■ PROBLEM REQUIREMENTS ■
The records are to be copied in their entirety, exactly as given.

Extracted data entries:
%%

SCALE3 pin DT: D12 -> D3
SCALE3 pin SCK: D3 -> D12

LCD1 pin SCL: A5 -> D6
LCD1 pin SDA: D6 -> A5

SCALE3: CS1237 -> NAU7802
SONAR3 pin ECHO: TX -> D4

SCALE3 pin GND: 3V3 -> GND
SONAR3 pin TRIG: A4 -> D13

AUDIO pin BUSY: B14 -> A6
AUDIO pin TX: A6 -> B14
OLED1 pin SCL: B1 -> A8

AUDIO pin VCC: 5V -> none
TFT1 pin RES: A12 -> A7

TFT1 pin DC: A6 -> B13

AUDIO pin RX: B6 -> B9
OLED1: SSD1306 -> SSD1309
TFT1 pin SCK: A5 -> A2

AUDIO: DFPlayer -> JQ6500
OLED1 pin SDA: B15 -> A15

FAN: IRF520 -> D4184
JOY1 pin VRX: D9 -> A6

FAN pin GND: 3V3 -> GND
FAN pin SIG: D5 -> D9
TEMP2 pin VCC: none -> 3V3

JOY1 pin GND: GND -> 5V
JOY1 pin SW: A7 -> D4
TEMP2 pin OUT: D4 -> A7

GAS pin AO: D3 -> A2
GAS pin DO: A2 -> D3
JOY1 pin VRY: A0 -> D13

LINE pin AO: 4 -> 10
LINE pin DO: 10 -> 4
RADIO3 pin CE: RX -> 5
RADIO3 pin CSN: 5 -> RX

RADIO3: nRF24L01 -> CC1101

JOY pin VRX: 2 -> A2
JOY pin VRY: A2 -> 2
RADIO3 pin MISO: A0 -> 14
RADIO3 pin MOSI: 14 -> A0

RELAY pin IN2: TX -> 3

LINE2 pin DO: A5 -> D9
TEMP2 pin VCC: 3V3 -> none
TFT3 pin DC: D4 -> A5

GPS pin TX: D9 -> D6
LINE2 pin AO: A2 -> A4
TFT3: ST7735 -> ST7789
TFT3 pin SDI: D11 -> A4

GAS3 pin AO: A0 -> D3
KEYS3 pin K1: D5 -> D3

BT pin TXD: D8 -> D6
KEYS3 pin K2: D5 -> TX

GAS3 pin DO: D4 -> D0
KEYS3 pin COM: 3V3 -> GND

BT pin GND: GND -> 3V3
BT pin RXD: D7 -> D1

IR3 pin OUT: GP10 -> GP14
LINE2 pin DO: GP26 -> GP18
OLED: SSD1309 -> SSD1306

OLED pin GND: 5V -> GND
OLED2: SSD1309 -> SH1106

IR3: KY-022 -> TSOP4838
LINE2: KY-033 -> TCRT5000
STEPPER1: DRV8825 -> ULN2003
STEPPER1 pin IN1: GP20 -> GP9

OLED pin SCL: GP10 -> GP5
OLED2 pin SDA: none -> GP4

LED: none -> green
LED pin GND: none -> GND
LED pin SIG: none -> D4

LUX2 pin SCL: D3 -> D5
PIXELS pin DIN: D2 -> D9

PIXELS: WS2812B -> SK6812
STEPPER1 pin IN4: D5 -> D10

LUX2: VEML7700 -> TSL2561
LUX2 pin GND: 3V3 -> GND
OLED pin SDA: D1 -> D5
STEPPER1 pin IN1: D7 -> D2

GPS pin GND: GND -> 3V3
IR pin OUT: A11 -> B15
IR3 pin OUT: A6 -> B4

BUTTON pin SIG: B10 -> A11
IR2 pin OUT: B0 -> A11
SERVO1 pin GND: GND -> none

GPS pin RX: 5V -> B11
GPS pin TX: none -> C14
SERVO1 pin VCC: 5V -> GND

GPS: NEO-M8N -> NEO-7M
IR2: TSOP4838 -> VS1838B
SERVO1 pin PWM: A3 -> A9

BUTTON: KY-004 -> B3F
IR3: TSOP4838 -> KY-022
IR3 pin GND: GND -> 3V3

%%

■ WRITTEN RESPONSE ■
SCALE3 pin DT: D12 -> D3
SCALE3 pin SCK: D3 -> D12

LCD1 pin SCL: A5 -> D6
LCD1 pin SDA: D6 -> A5

SCALE3: CS1237 -> NAU7802
SONAR3 pin ECHO: TX -> D4

SCALE3 pin GND: 3V3 -> GND
SONAR3 pin TRIG: A4 -> D13

AUDIO pin BUSY: B14 -> A6
AUDIO pin TX: A6 -> B14
OLED1 pin SCL: B1 -> A8

AUDIO pin VCC: 5V -> none
TFT1 pin RES: A12 -> A7

TFT1 pin DC: A6 -> B13

AUDIO pin RX: B6 -> B9
OLED1: SSD1306 -> SSD1309
TFT1 pin SCK: A5 -> A2

AUDIO: DFPlayer -> JQ6500
OLED1 pin SDA: B15 -> A15

FAN: IRF520 -> D4184
JOY1 pin VRX: D9 -> A6

FAN pin GND: 3V3 -> GND
FAN pin SIG: D5 -> D9
TEMP2 pin VCC: none -> 3V3

JOY1 pin GND: GND -> 5V
JOY1 pin SW: A7 -> D4
TEMP2 pin OUT: D4 -> A7

GAS pin AO: D3 -> A2
GAS pin DO: A2 -> D3
JOY1 pin VRY: A0 -> D13

LINE pin AO: 4 -> 10
LINE pin DO: 10 -> 4
RADIO3 pin CE: RX -> 5
RADIO3 pin CSN: 5 -> RX

RADIO3: nRF24L01 -> CC1101

JOY pin VRX: 2 -> A2
JOY pin VRY: A2 -> 2
RADIO3 pin MISO: A0 -> 14
RADIO3 pin MOSI: 14 -> A0

RELAY pin IN2: TX -> 3

LINE2 pin DO: A5 -> D9
TEMP2 pin VCC: 3V3 -> none
TFT3 pin DC: D4 -> A5

GPS pin TX: D9 -> D6
LINE2 pin AO: A2 -> A4
TFT3: ST7735 -> ST7789
TFT3 pin SDI: D11 -> A4

GAS3 pin AO: A0 -> D3
KEYS3 pin K1: D5 -> D3

BT pin TXD: D8 -> D6
KEYS3 pin K2: D5 -> TX

GAS3 pin DO: D4 -> D0
KEYS3 pin COM: 3V3 -> GND

BT pin GND: GND -> 3V3
BT pin RXD: D7 -> D1

IR3 pin OUT: GP10 -> GP14
LINE2 pin DO: GP26 -> GP18
OLED: SSD1309 -> SSD1306

OLED pin GND: 5V -> GND
OLED2: SSD1309 -> SH1106

IR3: KY-022 -> TSOP4838
LINE2: KY-033 -> TCRT5000
STEPPER1: DRV8825 -> ULN2003
STEPPER1 pin IN1: GP20 -> GP9

OLED pin SCL: GP10 -> GP5
OLED2 pin SDA: none -> GP4

LED: none -> green
LED pin GND: none -> GND
LED pin SIG: none -> D4

LUX2 pin SCL: D3 -> D5
PIXELS pin DIN: D2 -> D9

PIXELS: WS2812B -> SK6812
STEPPER1 pin IN4: D5 -> D10

LUX2: VEML7700 -> TSL2561
LUX2 pin GND: 3V3 -> GND
OLED pin SDA: D1 -> D5
STEPPER1 pin IN1: D7 -> D2

GPS pin GND: GND -> 3V3
IR pin OUT: A11 -> B15
IR3 pin OUT: A6 -> B4

BUTTON pin SIG: B10 -> A11
IR2 pin OUT: B0 -> A11
SERVO1 pin GND: GND -> none

GPS pin RX: 5V -> B11
GPS pin TX: none -> C14
SERVO1 pin VCC: 5V -> GND

GPS: NEO-M8N -> NEO-7M
IR2: TSOP4838 -> VS1838B
SERVO1 pin PWM: A3 -> A9

BUTTON: KY-004 -> B3F
IR3: TSOP4838 -> KY-022
IR3 pin GND: GND -> 3V3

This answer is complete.